**Data lines**
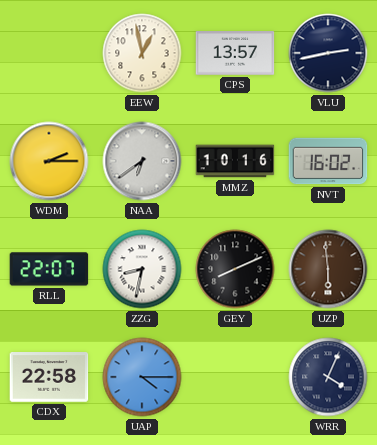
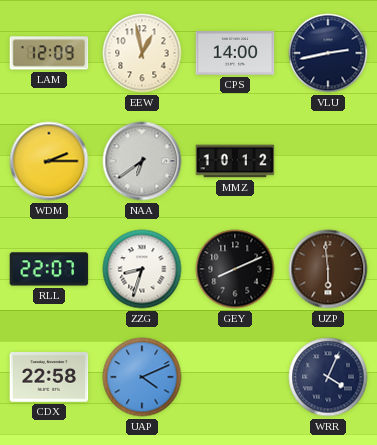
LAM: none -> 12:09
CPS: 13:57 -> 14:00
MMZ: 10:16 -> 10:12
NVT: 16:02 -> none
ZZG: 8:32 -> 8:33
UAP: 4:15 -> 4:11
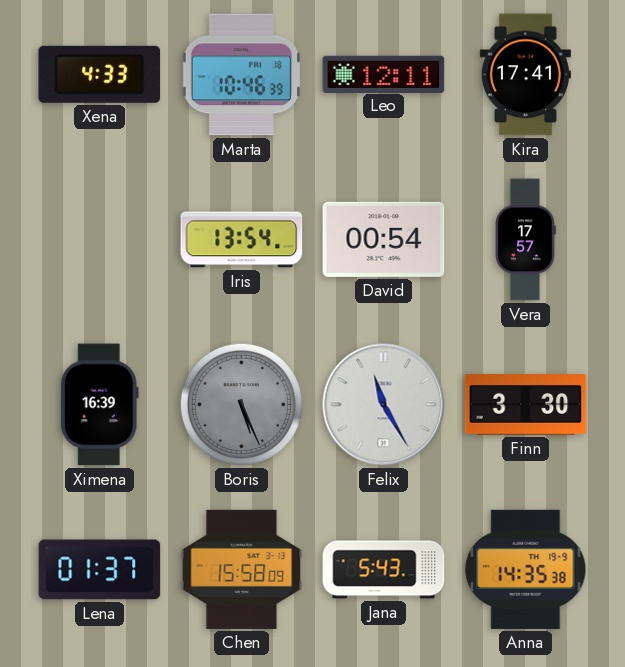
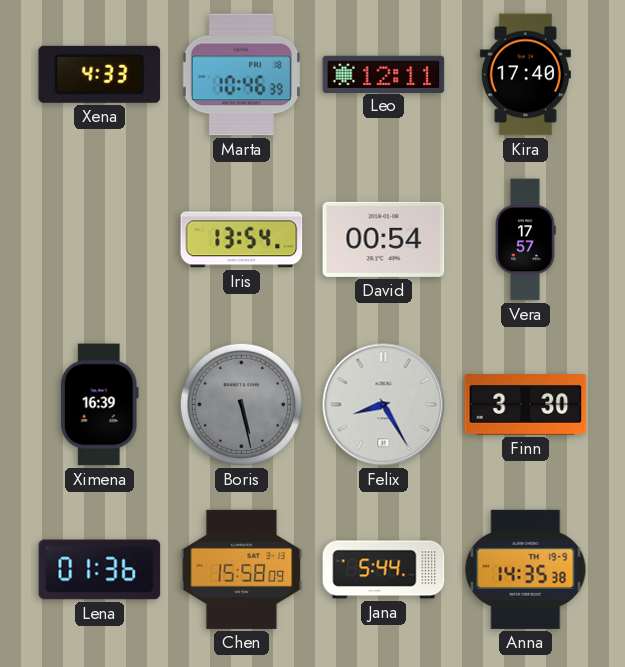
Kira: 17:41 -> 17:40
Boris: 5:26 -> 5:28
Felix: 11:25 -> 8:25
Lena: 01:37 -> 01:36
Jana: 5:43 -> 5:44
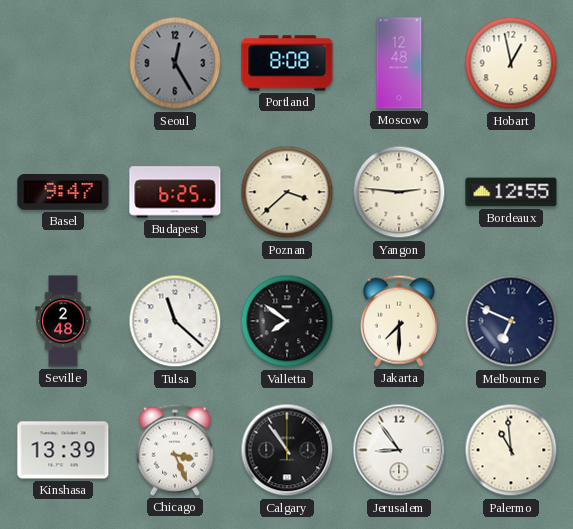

==

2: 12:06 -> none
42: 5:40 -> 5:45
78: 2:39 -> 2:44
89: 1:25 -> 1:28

**Prompt**
Please repeat the lines from the one containing "LAM: none -> 12:09" through the one containing "Jana: 5:43 -> 5:44", including both, and leave the pictures out.

**Finished exercise**
LAM: none -> 12:09
CPS: 13:57 -> 14:00
MMZ: 10:16 -> 10:12
NVT: 16:02 -> none
ZZG: 8:32 -> 8:33
UAP: 4:15 -> 4:11
Kira: 17:41 -> 17:40
Boris: 5:26 -> 5:28
Felix: 11:25 -> 8:25
Lena: 01:37 -> 01:36
Jana: 5:43 -> 5:44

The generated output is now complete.